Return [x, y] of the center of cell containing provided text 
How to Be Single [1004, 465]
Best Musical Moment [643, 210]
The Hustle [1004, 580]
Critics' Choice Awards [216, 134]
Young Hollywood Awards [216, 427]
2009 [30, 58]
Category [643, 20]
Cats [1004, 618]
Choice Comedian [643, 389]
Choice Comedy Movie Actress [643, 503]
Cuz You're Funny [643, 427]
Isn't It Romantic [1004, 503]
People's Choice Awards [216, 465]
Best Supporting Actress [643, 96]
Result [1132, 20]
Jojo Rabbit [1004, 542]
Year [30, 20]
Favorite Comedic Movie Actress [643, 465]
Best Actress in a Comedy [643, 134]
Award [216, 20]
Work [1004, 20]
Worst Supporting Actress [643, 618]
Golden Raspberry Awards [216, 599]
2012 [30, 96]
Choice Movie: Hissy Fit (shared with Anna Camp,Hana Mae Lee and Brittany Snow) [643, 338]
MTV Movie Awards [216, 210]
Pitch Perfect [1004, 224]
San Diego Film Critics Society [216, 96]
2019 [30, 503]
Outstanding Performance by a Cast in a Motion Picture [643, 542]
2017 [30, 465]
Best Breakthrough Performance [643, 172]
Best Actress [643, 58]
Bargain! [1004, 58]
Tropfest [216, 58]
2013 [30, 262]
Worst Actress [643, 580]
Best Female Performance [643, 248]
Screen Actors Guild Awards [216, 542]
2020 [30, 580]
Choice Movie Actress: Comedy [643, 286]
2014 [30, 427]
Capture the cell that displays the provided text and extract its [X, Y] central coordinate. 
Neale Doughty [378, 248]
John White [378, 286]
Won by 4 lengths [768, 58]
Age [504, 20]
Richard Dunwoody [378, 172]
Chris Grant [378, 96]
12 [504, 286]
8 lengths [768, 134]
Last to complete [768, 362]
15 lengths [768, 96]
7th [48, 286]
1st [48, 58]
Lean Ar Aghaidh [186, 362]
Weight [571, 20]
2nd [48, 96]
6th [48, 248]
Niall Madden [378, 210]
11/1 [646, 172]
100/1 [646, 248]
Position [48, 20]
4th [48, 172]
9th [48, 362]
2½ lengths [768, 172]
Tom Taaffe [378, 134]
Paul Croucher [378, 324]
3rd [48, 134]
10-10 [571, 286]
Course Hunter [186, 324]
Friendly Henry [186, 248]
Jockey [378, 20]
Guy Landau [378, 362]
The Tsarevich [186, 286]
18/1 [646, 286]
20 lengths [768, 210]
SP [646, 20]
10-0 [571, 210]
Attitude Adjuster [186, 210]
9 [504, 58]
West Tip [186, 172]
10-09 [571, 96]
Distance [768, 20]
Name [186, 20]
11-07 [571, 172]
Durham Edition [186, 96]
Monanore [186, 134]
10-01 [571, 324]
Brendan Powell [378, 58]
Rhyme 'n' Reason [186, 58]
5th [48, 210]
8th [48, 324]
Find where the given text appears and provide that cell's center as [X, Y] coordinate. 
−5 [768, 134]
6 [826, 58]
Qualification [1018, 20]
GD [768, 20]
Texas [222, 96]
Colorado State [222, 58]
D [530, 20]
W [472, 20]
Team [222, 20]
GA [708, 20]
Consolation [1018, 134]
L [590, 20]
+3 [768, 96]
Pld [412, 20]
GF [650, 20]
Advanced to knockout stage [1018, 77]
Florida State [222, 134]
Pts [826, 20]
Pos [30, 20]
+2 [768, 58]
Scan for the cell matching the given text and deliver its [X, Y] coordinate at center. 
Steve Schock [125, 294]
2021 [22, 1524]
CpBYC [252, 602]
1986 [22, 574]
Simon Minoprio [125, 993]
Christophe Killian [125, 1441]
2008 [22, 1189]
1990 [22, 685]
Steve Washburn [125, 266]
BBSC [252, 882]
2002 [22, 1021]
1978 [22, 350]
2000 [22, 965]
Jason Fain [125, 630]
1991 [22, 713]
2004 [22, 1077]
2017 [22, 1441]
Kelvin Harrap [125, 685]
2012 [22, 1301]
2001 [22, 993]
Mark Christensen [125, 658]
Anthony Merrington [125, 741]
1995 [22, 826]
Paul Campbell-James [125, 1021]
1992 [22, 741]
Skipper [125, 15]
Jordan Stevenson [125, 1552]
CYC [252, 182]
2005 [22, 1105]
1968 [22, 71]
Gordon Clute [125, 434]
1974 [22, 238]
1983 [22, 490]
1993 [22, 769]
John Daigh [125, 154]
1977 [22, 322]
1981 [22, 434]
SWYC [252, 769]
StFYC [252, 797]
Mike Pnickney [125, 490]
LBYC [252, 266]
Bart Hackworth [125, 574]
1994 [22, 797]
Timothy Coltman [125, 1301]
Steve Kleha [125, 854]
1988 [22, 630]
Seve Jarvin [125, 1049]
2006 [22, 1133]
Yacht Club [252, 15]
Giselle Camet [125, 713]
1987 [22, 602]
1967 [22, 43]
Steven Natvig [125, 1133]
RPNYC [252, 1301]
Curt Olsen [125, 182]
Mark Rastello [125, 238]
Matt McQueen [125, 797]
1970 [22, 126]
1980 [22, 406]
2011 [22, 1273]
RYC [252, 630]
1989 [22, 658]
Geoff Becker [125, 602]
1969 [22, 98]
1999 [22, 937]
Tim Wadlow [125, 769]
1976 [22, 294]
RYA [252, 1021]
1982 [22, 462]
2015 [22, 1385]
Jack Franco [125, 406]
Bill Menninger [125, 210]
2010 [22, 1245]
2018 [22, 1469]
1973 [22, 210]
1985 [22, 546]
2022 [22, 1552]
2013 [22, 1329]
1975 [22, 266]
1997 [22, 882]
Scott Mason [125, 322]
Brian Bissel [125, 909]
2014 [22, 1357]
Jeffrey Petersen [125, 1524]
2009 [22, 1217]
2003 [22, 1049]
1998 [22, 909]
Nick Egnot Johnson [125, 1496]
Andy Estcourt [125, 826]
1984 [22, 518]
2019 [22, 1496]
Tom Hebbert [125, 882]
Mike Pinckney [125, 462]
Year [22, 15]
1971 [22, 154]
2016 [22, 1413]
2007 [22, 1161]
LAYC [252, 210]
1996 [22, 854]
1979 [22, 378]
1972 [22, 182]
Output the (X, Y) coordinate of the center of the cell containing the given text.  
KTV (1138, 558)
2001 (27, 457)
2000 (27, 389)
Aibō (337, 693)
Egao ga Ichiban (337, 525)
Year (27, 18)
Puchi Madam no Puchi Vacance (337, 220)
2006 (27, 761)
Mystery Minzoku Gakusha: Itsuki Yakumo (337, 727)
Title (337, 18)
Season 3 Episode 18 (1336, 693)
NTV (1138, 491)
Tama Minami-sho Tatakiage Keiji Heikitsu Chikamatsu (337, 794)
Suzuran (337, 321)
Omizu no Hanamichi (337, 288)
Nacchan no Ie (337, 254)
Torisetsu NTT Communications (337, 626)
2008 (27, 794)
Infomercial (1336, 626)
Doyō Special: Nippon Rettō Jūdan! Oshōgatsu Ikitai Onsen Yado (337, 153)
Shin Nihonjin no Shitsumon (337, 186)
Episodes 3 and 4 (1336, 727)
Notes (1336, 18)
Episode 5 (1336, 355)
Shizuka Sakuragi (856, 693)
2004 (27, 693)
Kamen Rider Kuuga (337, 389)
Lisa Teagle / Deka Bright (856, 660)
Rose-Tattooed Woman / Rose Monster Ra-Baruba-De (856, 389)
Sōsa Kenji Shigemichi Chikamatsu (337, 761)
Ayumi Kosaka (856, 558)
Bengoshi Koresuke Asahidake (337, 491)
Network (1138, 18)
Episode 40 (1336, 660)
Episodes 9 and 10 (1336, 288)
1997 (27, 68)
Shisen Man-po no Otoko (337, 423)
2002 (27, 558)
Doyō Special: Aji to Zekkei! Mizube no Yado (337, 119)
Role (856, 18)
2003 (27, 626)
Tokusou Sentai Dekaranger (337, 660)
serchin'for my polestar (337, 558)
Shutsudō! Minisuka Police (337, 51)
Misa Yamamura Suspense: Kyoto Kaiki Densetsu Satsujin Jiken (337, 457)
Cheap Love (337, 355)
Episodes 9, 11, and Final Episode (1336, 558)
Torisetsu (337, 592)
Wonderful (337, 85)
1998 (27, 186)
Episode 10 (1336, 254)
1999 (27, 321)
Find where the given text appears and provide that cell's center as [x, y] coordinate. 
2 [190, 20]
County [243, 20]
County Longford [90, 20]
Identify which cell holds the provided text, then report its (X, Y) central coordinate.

========================================================================

DIRECTIVE
Please copy the records above, starting from their first line and ending with the line that contains "2½ lengths [768, 172]", including that line, with every line unchanged.

ANSWER
Return [x, y] of the center of cell containing provided text 
How to Be Single [1004, 465]
Best Musical Moment [643, 210]
The Hustle [1004, 580]
Critics' Choice Awards [216, 134]
Young Hollywood Awards [216, 427]
2009 [30, 58]
Category [643, 20]
Cats [1004, 618]
Choice Comedian [643, 389]
Choice Comedy Movie Actress [643, 503]
Cuz You're Funny [643, 427]
Isn't It Romantic [1004, 503]
People's Choice Awards [216, 465]
Best Supporting Actress [643, 96]
Result [1132, 20]
Jojo Rabbit [1004, 542]
Year [30, 20]
Favorite Comedic Movie Actress [643, 465]
Best Actress in a Comedy [643, 134]
Award [216, 20]
Work [1004, 20]
Worst Supporting Actress [643, 618]
Golden Raspberry Awards [216, 599]
2012 [30, 96]
Choice Movie: Hissy Fit (shared with Anna Camp,Hana Mae Lee and Brittany Snow) [643, 338]
MTV Movie Awards [216, 210]
Pitch Perfect [1004, 224]
San Diego Film Critics Society [216, 96]
2019 [30, 503]
Outstanding Performance by a Cast in a Motion Picture [643, 542]
2017 [30, 465]
Best Breakthrough Performance [643, 172]
Best Actress [643, 58]
Bargain! [1004, 58]
Tropfest [216, 58]
2013 [30, 262]
Worst Actress [643, 580]
Best Female Performance [643, 248]
Screen Actors Guild Awards [216, 542]
2020 [30, 580]
Choice Movie Actress: Comedy [643, 286]
2014 [30, 427]
Capture the cell that displays the provided text and extract its [X, Y] central coordinate. 
Neale Doughty [378, 248]
John White [378, 286]
Won by 4 lengths [768, 58]
Age [504, 20]
Richard Dunwoody [378, 172]
Chris Grant [378, 96]
12 [504, 286]
8 lengths [768, 134]
Last to complete [768, 362]
15 lengths [768, 96]
7th [48, 286]
1st [48, 58]
Lean Ar Aghaidh [186, 362]
Weight [571, 20]
2nd [48, 96]
6th [48, 248]
Niall Madden [378, 210]
11/1 [646, 172]
100/1 [646, 248]
Position [48, 20]
4th [48, 172]
9th [48, 362]
2½ lengths [768, 172]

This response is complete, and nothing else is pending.